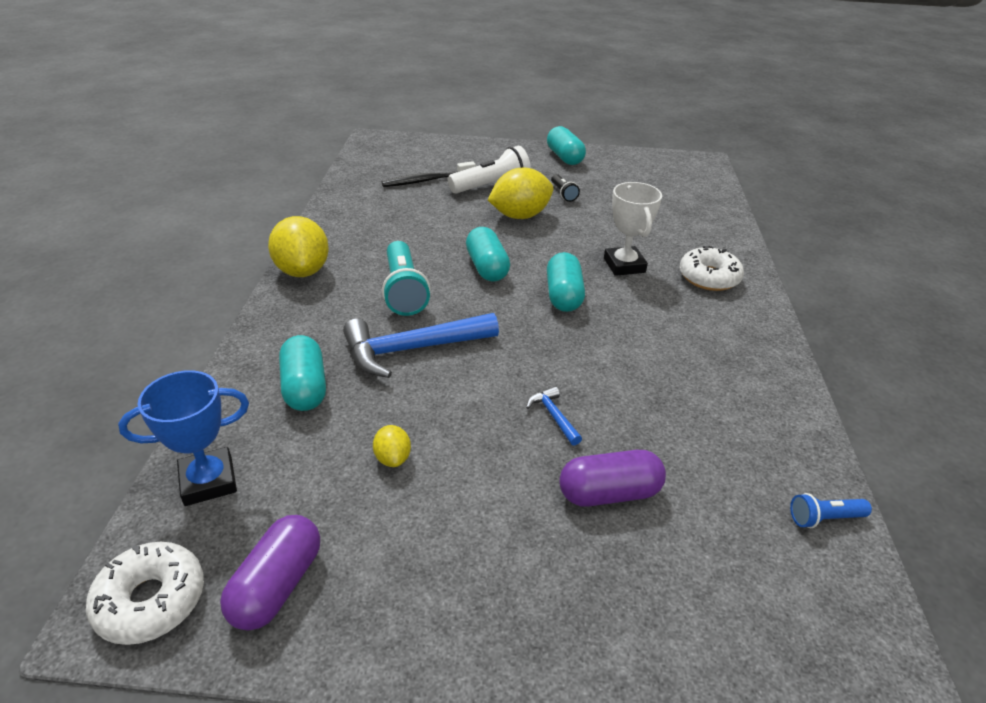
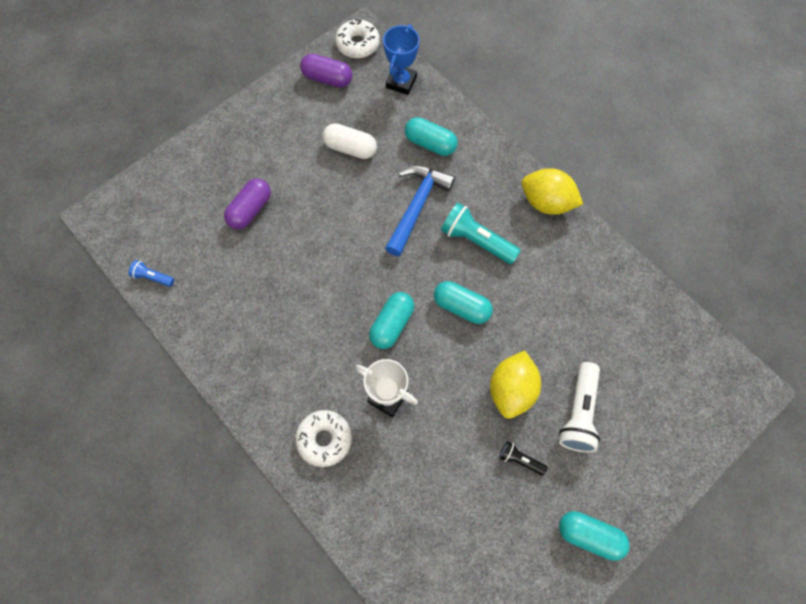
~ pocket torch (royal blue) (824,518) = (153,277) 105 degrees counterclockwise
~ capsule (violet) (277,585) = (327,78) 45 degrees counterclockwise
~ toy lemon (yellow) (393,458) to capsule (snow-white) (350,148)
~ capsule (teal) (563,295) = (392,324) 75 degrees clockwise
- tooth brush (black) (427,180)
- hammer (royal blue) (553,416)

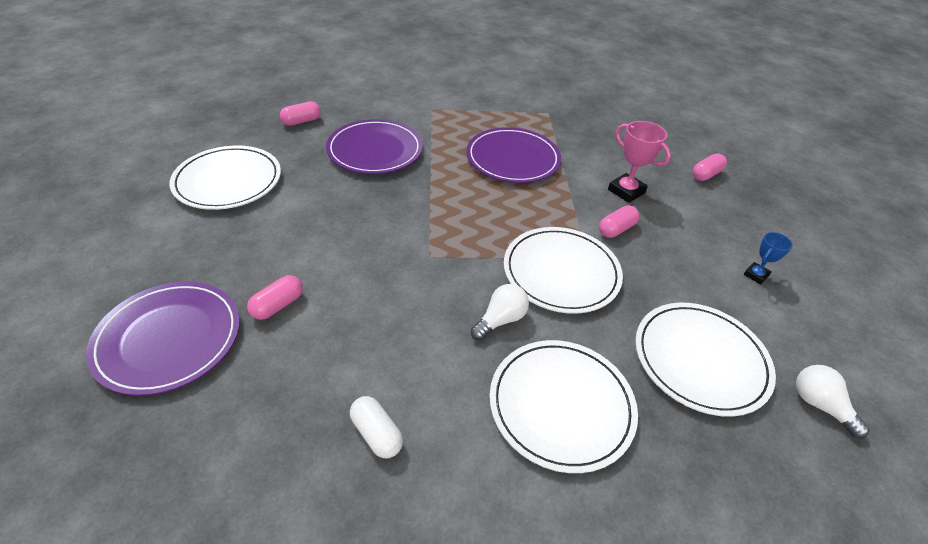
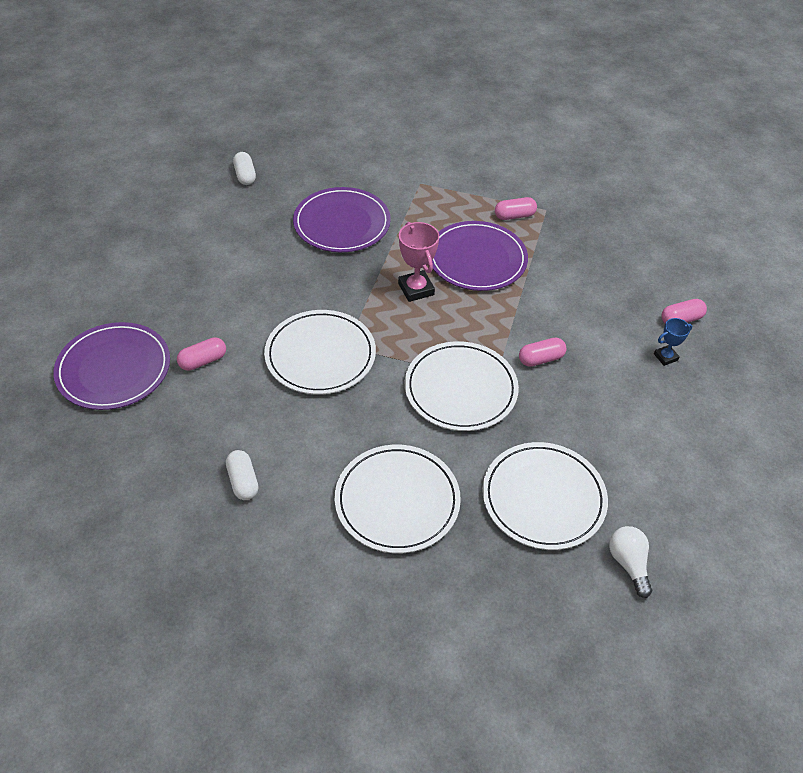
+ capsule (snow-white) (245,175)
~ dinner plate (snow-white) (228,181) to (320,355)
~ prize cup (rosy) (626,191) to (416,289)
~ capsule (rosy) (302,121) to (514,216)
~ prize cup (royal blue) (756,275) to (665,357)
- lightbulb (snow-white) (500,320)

——

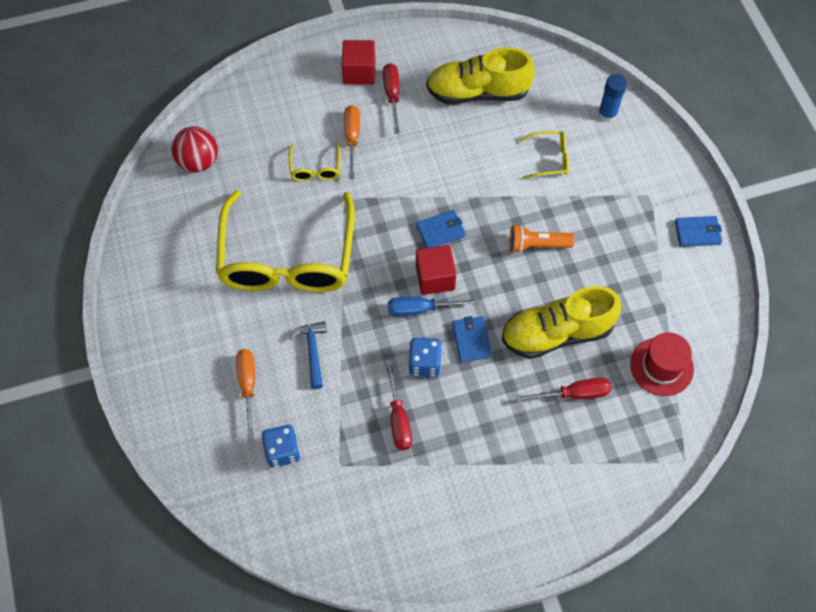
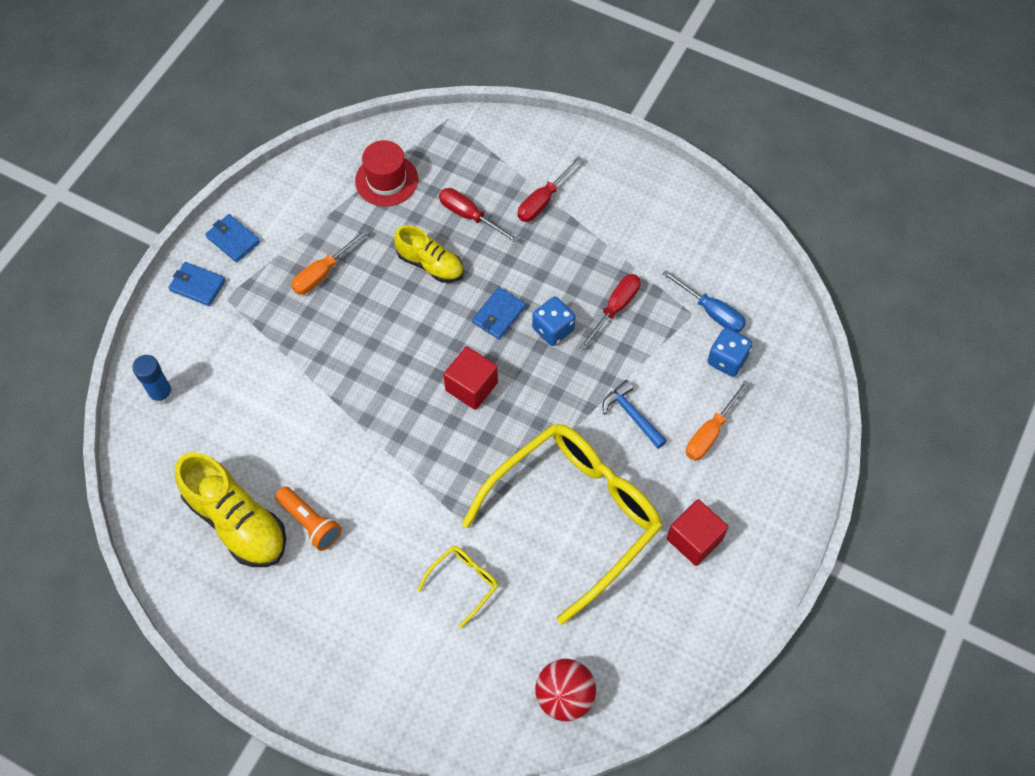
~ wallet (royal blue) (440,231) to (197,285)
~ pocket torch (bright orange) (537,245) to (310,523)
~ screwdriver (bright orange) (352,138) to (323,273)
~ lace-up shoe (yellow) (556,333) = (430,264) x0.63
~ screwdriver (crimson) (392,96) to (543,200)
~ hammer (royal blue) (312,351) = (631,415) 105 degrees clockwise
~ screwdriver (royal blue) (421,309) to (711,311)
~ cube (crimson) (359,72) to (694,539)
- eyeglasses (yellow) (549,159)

——

> _What is expected_
Set down, unchanged, only those lines above that fall between the line with "(228,181) to (320,355)" and the line with "- lightbulb (snow-white) (500,320)", the two end lines included.

> _Task solution_
~ dinner plate (snow-white) (228,181) to (320,355)
~ prize cup (rosy) (626,191) to (416,289)
~ capsule (rosy) (302,121) to (514,216)
~ prize cup (royal blue) (756,275) to (665,357)
- lightbulb (snow-white) (500,320)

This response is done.